#### [Record excerpts]

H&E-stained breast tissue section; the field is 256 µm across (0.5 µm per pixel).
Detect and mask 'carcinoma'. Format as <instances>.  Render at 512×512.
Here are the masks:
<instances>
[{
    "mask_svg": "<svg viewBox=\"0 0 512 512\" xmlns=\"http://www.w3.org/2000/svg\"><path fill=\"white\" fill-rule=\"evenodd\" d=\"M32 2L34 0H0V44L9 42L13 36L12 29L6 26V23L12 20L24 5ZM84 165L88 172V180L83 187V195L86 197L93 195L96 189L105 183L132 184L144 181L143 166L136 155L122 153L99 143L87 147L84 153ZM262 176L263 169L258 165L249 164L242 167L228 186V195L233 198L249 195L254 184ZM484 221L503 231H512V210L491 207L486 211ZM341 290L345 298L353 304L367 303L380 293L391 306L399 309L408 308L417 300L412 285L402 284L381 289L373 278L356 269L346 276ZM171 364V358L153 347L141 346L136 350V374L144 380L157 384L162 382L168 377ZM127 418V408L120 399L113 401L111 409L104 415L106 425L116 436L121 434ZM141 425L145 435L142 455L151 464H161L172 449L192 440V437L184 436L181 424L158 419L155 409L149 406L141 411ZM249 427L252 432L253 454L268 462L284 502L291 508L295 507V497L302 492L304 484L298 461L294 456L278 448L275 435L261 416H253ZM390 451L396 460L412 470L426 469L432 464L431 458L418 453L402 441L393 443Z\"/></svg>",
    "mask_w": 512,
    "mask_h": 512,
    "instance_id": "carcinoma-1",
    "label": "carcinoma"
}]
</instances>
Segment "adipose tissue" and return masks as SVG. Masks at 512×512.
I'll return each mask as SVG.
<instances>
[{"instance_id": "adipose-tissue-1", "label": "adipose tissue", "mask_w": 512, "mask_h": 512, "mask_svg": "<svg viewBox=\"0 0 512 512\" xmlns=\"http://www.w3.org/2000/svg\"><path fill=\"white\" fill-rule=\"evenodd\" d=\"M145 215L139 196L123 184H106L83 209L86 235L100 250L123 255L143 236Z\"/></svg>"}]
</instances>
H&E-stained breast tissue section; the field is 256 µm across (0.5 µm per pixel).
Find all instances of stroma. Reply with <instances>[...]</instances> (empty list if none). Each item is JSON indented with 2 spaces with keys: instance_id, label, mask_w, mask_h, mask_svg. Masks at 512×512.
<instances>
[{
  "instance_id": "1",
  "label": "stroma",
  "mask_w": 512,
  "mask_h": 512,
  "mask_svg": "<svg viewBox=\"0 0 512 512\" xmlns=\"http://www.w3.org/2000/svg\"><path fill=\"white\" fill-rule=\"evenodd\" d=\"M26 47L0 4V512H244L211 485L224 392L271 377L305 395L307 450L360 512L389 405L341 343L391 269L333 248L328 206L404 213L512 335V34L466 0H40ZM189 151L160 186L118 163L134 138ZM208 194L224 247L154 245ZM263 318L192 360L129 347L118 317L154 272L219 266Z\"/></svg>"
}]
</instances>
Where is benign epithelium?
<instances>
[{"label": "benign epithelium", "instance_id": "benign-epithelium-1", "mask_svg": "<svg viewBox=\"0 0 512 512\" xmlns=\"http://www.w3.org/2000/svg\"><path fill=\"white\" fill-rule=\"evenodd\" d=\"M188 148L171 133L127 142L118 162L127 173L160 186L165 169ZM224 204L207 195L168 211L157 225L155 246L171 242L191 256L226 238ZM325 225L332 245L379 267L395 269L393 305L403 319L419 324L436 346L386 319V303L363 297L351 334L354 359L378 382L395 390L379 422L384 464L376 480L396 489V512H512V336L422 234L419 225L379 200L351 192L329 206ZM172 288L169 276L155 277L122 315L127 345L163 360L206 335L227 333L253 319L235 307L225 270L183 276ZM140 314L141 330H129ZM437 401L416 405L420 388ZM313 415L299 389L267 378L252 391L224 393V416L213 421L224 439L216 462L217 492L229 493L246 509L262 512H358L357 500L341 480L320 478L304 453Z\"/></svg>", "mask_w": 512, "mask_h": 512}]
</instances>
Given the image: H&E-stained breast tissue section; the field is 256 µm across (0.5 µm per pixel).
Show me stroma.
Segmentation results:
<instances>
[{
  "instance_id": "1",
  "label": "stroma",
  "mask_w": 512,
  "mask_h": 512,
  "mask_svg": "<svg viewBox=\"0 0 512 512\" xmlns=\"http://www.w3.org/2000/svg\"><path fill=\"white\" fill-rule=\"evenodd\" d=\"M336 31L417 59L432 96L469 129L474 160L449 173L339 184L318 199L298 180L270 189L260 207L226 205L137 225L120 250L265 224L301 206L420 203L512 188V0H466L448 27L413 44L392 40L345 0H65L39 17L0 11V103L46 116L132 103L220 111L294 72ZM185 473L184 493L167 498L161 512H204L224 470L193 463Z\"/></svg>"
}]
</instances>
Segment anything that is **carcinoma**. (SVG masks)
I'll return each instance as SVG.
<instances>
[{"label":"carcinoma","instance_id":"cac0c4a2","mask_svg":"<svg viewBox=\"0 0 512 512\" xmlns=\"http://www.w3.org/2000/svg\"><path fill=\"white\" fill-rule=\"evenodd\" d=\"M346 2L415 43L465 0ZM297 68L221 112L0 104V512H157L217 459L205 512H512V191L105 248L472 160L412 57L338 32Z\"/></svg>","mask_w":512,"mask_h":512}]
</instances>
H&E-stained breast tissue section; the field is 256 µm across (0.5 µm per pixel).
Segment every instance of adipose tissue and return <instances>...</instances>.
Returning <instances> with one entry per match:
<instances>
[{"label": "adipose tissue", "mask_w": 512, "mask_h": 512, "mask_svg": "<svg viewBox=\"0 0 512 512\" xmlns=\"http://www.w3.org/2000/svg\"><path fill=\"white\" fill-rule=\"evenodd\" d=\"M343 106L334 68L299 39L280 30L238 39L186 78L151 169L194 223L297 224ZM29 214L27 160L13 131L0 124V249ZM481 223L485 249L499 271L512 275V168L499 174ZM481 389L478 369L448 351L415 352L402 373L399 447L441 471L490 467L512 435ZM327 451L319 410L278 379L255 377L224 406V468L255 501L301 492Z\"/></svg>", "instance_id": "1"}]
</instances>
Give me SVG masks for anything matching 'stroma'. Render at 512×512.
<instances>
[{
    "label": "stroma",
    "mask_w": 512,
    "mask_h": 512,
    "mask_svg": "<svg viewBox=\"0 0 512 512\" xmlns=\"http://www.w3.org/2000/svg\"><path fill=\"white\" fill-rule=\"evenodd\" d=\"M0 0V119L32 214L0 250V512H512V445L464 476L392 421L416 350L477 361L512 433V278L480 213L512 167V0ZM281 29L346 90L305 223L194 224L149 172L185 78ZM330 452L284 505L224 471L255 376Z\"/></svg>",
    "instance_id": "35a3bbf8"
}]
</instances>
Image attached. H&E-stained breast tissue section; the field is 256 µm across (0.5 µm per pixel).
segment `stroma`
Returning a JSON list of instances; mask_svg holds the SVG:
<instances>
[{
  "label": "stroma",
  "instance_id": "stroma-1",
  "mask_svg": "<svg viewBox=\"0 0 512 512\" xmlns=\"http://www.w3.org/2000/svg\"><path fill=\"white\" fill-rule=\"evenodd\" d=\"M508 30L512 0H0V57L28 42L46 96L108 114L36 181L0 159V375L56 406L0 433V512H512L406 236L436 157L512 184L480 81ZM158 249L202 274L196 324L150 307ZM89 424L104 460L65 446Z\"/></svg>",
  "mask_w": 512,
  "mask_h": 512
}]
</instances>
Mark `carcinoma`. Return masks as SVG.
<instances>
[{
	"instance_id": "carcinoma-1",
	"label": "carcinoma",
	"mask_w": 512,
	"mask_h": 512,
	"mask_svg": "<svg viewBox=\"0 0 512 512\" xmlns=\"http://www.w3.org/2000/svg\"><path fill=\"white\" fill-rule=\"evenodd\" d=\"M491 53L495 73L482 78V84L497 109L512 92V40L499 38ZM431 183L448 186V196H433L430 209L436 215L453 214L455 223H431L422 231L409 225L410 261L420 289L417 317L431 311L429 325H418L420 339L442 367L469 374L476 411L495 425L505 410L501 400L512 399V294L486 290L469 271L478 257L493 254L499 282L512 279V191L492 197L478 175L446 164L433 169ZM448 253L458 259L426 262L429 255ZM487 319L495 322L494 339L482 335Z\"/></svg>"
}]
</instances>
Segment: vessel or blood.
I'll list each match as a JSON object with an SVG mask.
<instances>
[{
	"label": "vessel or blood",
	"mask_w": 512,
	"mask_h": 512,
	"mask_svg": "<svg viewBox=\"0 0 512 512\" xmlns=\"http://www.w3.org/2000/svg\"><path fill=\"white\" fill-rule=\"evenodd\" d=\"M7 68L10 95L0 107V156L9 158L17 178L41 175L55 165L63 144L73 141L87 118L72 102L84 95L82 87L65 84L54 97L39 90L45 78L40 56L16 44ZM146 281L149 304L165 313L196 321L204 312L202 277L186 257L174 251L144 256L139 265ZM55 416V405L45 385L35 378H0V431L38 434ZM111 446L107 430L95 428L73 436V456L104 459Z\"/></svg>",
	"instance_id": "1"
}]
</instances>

#### [Task instructions]
Write out only the lines that run from the line containing "Find all instances" through the line containing "Given the image: H&E-stained", both included, exactly as they appear above.

#### [Task output]
Find all instances of stroma. Reply with <instances>[...]</instances> (empty list if none). Each item is JSON indented with 2 spaces with keys: instance_id, label, mask_w, mask_h, mask_svg. Masks at 512×512.
<instances>
[{
  "instance_id": "1",
  "label": "stroma",
  "mask_w": 512,
  "mask_h": 512,
  "mask_svg": "<svg viewBox=\"0 0 512 512\" xmlns=\"http://www.w3.org/2000/svg\"><path fill=\"white\" fill-rule=\"evenodd\" d=\"M26 47L0 4V512H244L211 485L224 392L271 377L305 395L307 450L360 512L389 405L341 343L391 269L333 248L328 206L404 213L512 335V34L466 0H40ZM189 151L160 186L118 163L134 138ZM208 194L224 247L154 245ZM263 318L192 360L129 347L118 317L154 272L219 266Z\"/></svg>"
}]
</instances>
Where is benign epithelium?
<instances>
[{"label": "benign epithelium", "instance_id": "benign-epithelium-1", "mask_svg": "<svg viewBox=\"0 0 512 512\" xmlns=\"http://www.w3.org/2000/svg\"><path fill=\"white\" fill-rule=\"evenodd\" d=\"M188 148L171 133L127 142L118 162L127 173L160 186L165 169ZM224 204L207 195L168 211L157 225L155 246L171 242L191 256L226 238ZM325 225L332 245L379 267L395 269L393 305L403 319L419 324L436 346L386 319V303L363 297L351 334L354 359L378 382L395 390L379 422L384 464L376 480L396 489V512H512V336L422 234L419 225L379 200L351 192L329 206ZM172 288L169 276L155 277L122 315L127 345L163 360L206 335L227 333L253 319L235 307L225 270L183 276ZM140 314L141 330H129ZM437 401L416 405L420 388ZM313 415L299 389L267 378L252 391L224 393V416L213 421L224 439L216 462L217 492L229 493L246 509L262 512H358L357 500L341 480L320 478L304 453Z\"/></svg>", "mask_w": 512, "mask_h": 512}]
</instances>
Given the image: H&E-stained breast tissue section; the field is 256 µm across (0.5 µm per pixel).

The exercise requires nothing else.